**Aim of the task:**
Please copy all of the data that follows exactly, leaving any pictures out.
..........
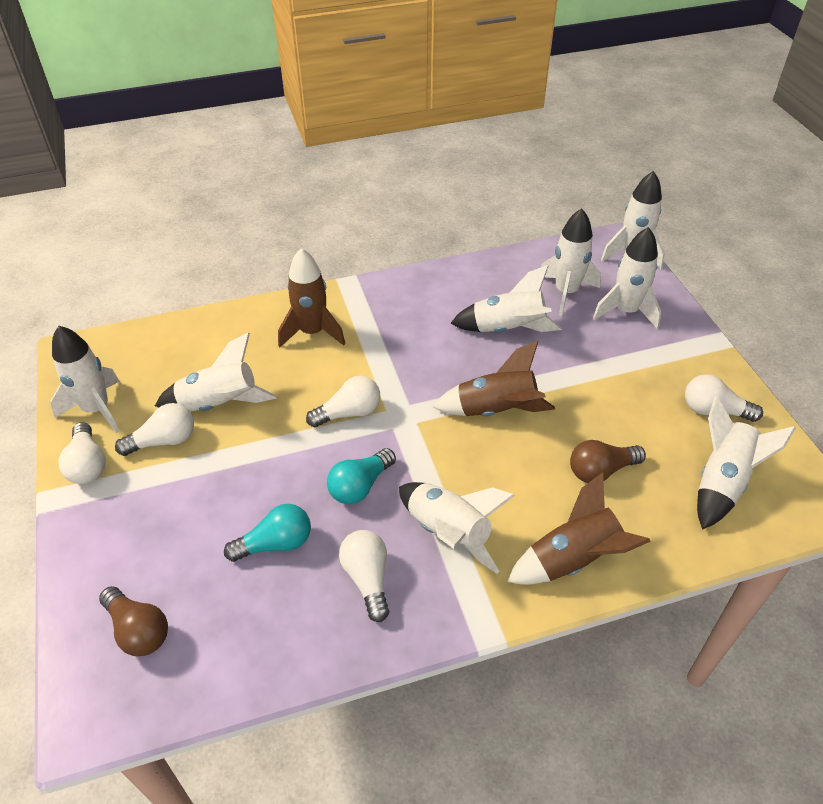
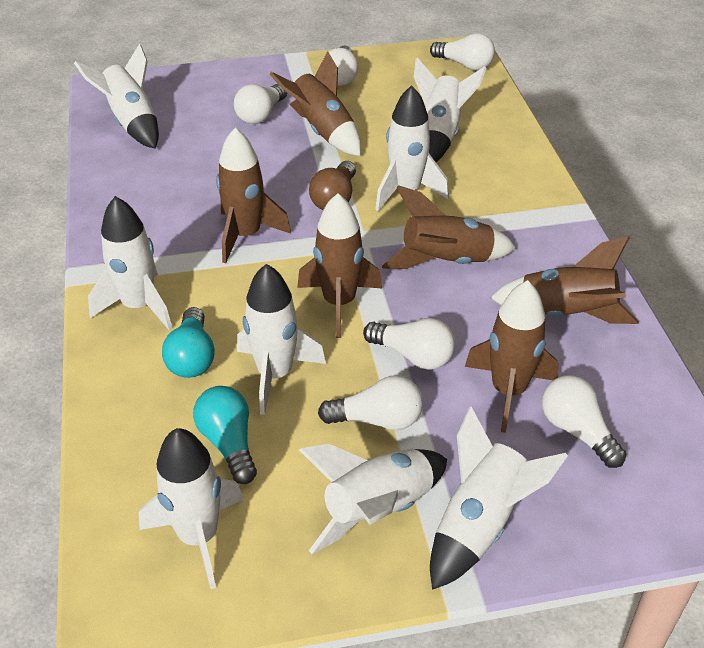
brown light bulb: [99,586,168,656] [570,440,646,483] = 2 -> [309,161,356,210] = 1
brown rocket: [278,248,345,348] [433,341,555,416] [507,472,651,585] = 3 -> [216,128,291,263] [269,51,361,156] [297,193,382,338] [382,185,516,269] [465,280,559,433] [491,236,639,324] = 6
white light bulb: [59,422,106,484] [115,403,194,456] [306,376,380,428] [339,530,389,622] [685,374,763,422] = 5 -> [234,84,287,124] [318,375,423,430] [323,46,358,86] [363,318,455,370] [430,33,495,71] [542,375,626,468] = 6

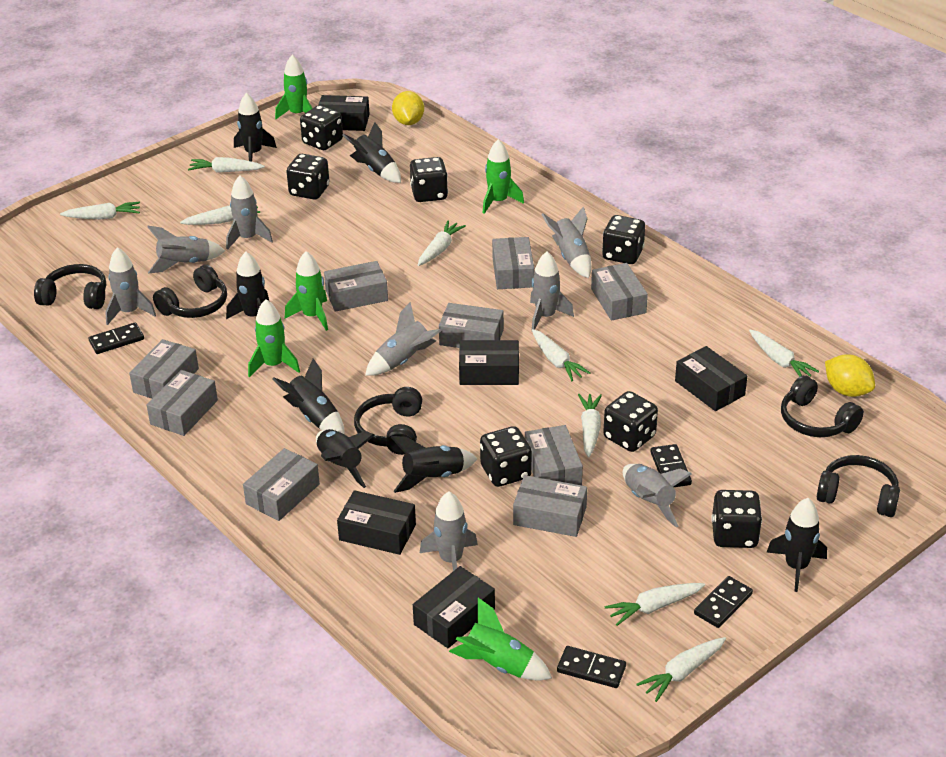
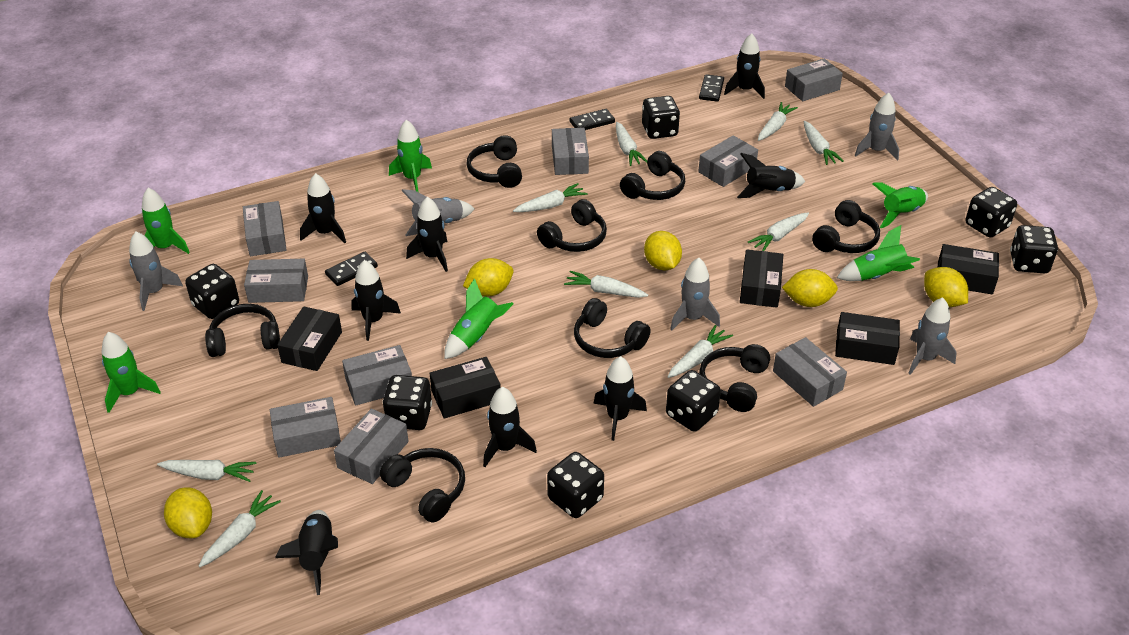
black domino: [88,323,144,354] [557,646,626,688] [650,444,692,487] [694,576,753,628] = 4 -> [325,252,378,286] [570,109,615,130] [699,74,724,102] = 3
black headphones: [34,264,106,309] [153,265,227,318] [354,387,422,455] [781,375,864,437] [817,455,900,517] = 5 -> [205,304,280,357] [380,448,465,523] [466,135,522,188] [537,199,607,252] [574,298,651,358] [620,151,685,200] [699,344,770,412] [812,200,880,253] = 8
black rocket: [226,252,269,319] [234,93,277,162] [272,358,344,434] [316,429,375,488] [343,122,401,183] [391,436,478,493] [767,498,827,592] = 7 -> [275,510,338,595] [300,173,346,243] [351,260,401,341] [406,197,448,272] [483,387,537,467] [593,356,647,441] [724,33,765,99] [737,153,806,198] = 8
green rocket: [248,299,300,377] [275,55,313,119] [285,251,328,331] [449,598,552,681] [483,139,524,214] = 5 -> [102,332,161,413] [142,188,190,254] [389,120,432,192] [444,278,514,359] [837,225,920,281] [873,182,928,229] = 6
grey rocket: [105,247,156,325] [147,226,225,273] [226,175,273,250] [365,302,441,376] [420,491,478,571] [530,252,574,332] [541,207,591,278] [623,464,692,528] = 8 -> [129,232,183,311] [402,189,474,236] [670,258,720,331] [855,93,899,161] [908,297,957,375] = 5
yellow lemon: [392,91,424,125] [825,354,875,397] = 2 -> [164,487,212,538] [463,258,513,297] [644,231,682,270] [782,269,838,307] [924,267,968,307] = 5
..........
**Result of the exercise:**
brown light bulb: [99,586,168,656] [570,440,646,483] = 2 -> [309,161,356,210] = 1
brown rocket: [278,248,345,348] [433,341,555,416] [507,472,651,585] = 3 -> [216,128,291,263] [269,51,361,156] [297,193,382,338] [382,185,516,269] [465,280,559,433] [491,236,639,324] = 6
white light bulb: [59,422,106,484] [115,403,194,456] [306,376,380,428] [339,530,389,622] [685,374,763,422] = 5 -> [234,84,287,124] [318,375,423,430] [323,46,358,86] [363,318,455,370] [430,33,495,71] [542,375,626,468] = 6

black domino: [88,323,144,354] [557,646,626,688] [650,444,692,487] [694,576,753,628] = 4 -> [325,252,378,286] [570,109,615,130] [699,74,724,102] = 3
black headphones: [34,264,106,309] [153,265,227,318] [354,387,422,455] [781,375,864,437] [817,455,900,517] = 5 -> [205,304,280,357] [380,448,465,523] [466,135,522,188] [537,199,607,252] [574,298,651,358] [620,151,685,200] [699,344,770,412] [812,200,880,253] = 8
black rocket: [226,252,269,319] [234,93,277,162] [272,358,344,434] [316,429,375,488] [343,122,401,183] [391,436,478,493] [767,498,827,592] = 7 -> [275,510,338,595] [300,173,346,243] [351,260,401,341] [406,197,448,272] [483,387,537,467] [593,356,647,441] [724,33,765,99] [737,153,806,198] = 8
green rocket: [248,299,300,377] [275,55,313,119] [285,251,328,331] [449,598,552,681] [483,139,524,214] = 5 -> [102,332,161,413] [142,188,190,254] [389,120,432,192] [444,278,514,359] [837,225,920,281] [873,182,928,229] = 6
grey rocket: [105,247,156,325] [147,226,225,273] [226,175,273,250] [365,302,441,376] [420,491,478,571] [530,252,574,332] [541,207,591,278] [623,464,692,528] = 8 -> [129,232,183,311] [402,189,474,236] [670,258,720,331] [855,93,899,161] [908,297,957,375] = 5
yellow lemon: [392,91,424,125] [825,354,875,397] = 2 -> [164,487,212,538] [463,258,513,297] [644,231,682,270] [782,269,838,307] [924,267,968,307] = 5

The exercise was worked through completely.